● Task objective
When copying the entries below, leave out every picture and keep the rest exact.

● Records supplied
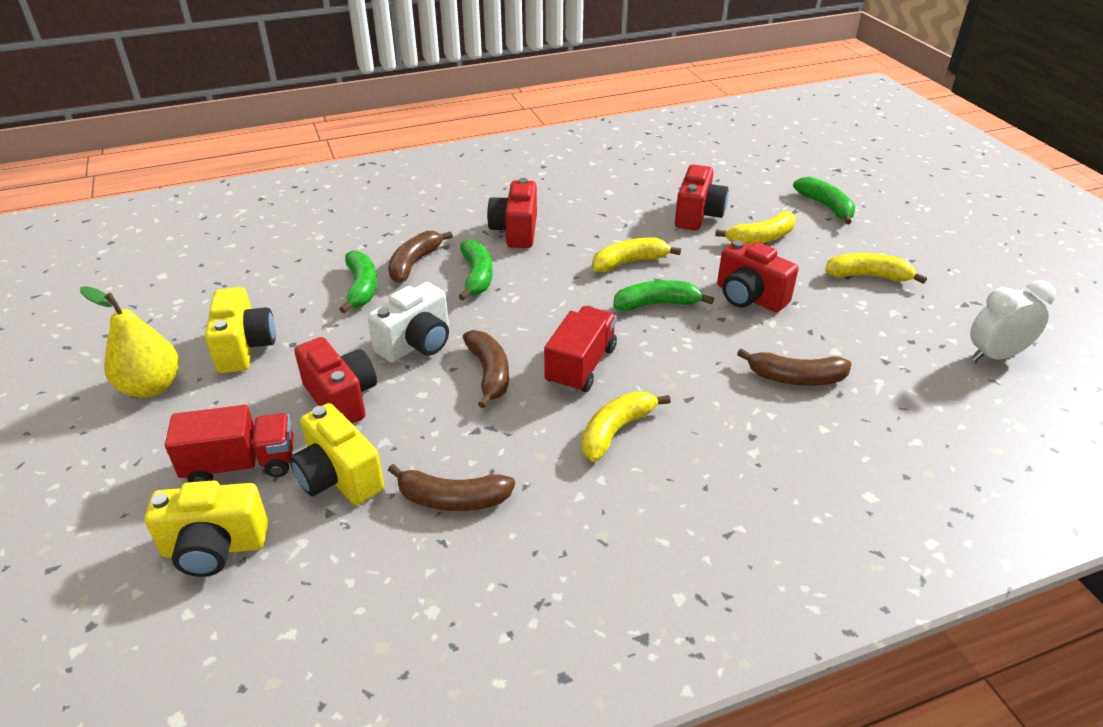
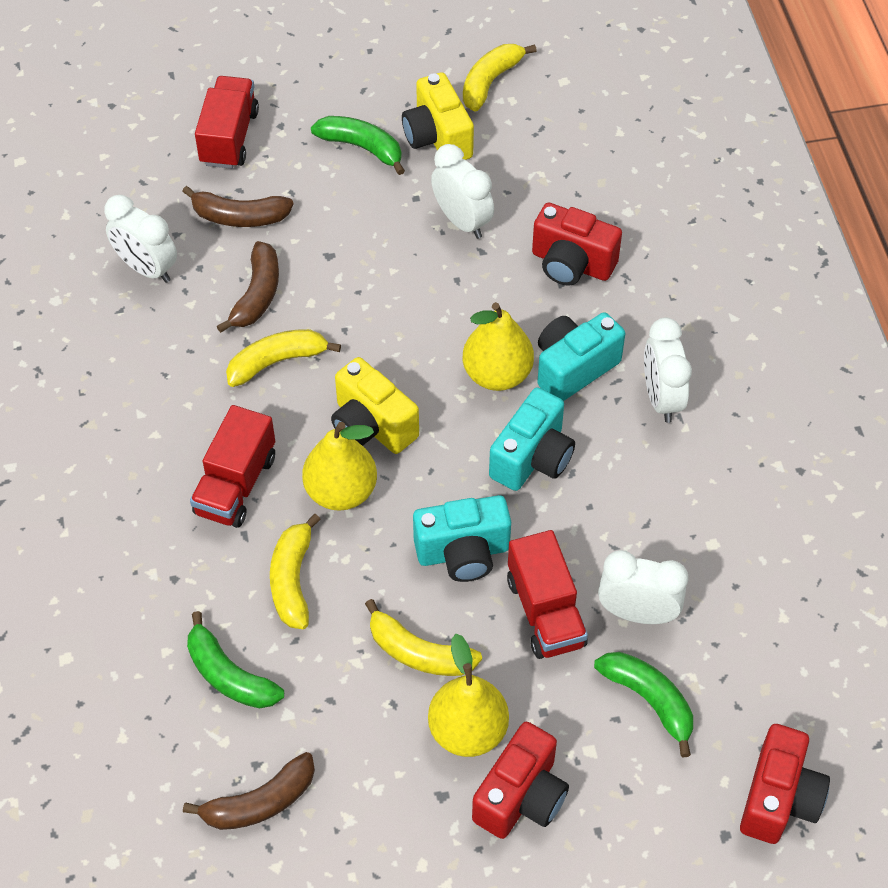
brown banana: 4 -> 3
green banana: 4 -> 3
red camera: 4 -> 3
red truck: 2 -> 3
turquoise camera: 0 -> 3
white camera: 1 -> 0
white clock: 1 -> 4
yellow camera: 3 -> 2
yellow pear: 1 -> 3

● Task solution
brown banana: 4 -> 3
green banana: 4 -> 3
red camera: 4 -> 3
red truck: 2 -> 3
turquoise camera: 0 -> 3
white camera: 1 -> 0
white clock: 1 -> 4
yellow camera: 3 -> 2
yellow pear: 1 -> 3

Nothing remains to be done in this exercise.